* YOUR INSTRUCTIONS *
For this exercise, please reproduce the records below word for word, from the first line through the line with "POT pin SIG: A6 -> D12".
Top of RECORDS FOR THE TASK
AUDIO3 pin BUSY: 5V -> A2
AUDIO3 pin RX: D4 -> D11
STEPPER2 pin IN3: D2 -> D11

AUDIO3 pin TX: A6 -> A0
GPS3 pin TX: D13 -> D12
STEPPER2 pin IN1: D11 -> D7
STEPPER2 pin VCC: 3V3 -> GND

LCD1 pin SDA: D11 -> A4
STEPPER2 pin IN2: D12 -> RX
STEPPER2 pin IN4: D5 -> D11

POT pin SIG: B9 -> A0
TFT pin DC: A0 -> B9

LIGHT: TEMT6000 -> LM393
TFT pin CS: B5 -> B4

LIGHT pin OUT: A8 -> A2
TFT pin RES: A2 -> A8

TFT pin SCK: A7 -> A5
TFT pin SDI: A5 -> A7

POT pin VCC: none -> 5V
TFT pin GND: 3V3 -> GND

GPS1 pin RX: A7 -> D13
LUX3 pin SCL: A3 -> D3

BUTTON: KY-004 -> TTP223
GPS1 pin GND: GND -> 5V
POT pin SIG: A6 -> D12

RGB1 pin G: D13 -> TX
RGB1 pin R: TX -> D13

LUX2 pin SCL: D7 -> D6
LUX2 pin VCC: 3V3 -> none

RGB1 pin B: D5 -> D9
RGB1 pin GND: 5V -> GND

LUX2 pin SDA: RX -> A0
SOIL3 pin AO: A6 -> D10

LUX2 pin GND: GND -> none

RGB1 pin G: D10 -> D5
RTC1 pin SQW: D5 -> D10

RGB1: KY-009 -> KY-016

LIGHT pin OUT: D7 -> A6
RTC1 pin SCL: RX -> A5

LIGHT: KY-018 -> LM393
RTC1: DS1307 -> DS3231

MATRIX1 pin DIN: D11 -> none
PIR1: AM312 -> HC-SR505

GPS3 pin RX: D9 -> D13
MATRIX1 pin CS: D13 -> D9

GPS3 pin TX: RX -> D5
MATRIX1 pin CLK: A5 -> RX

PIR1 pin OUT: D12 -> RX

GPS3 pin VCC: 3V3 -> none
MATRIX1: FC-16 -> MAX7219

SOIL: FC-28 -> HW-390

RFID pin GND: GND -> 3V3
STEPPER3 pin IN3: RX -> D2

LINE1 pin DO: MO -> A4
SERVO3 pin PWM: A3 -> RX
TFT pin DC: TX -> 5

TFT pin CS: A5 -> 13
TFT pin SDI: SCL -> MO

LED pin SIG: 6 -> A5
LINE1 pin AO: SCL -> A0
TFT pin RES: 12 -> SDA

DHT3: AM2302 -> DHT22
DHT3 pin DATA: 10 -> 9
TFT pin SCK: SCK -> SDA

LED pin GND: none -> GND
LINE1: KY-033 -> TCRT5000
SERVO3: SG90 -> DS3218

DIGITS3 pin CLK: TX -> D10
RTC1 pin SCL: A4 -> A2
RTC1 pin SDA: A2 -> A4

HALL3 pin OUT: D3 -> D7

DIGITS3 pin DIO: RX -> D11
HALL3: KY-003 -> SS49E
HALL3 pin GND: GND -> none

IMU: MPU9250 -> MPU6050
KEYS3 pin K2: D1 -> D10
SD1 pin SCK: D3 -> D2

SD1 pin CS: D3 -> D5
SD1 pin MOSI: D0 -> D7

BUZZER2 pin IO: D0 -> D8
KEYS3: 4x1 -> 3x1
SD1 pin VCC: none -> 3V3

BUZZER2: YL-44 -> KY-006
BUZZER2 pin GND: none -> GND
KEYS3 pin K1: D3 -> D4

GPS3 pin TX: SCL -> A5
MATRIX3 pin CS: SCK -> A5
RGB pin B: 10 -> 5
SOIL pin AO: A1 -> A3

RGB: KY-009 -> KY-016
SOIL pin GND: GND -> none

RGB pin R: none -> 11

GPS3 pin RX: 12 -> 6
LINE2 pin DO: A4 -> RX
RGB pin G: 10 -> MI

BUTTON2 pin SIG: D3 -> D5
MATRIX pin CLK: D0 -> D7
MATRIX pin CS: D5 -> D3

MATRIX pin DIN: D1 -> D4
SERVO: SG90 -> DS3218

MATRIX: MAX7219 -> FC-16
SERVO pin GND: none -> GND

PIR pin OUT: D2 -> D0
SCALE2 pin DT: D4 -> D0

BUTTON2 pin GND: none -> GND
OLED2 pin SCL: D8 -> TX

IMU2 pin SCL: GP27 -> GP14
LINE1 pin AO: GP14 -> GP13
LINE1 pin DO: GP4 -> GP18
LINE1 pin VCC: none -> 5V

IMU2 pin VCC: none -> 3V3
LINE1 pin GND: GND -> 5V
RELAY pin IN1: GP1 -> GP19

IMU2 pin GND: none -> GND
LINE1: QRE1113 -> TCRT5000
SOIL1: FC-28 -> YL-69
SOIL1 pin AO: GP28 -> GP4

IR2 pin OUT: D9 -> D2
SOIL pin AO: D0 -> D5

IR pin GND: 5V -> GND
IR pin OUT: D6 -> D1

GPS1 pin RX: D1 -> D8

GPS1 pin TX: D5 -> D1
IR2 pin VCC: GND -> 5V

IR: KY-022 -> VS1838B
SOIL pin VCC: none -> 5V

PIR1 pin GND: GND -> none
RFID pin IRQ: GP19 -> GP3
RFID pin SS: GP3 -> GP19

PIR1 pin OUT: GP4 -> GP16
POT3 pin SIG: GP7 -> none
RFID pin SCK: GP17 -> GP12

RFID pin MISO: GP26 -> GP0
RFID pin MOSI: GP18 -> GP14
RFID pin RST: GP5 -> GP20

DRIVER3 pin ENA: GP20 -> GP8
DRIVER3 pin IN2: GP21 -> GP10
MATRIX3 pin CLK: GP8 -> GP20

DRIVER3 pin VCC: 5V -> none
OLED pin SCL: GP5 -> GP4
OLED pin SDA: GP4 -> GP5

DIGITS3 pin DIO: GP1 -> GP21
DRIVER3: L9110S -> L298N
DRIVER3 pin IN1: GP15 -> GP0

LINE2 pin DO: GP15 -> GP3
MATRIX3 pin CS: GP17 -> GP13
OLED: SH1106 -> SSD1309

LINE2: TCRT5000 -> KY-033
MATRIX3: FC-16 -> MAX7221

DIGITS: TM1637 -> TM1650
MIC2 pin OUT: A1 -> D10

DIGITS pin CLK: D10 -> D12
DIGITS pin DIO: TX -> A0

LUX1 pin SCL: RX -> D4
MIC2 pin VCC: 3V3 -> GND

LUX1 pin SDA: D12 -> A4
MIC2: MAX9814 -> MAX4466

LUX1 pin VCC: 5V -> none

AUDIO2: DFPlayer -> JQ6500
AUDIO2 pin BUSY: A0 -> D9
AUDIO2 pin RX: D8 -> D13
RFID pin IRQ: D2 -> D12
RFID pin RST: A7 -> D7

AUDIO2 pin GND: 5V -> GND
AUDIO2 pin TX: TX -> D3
Bottom of RECORDS FOR THE TASK
* TASK RESULT *
AUDIO3 pin BUSY: 5V -> A2
AUDIO3 pin RX: D4 -> D11
STEPPER2 pin IN3: D2 -> D11

AUDIO3 pin TX: A6 -> A0
GPS3 pin TX: D13 -> D12
STEPPER2 pin IN1: D11 -> D7
STEPPER2 pin VCC: 3V3 -> GND

LCD1 pin SDA: D11 -> A4
STEPPER2 pin IN2: D12 -> RX
STEPPER2 pin IN4: D5 -> D11

POT pin SIG: B9 -> A0
TFT pin DC: A0 -> B9

LIGHT: TEMT6000 -> LM393
TFT pin CS: B5 -> B4

LIGHT pin OUT: A8 -> A2
TFT pin RES: A2 -> A8

TFT pin SCK: A7 -> A5
TFT pin SDI: A5 -> A7

POT pin VCC: none -> 5V
TFT pin GND: 3V3 -> GND

GPS1 pin RX: A7 -> D13
LUX3 pin SCL: A3 -> D3

BUTTON: KY-004 -> TTP223
GPS1 pin GND: GND -> 5V
POT pin SIG: A6 -> D12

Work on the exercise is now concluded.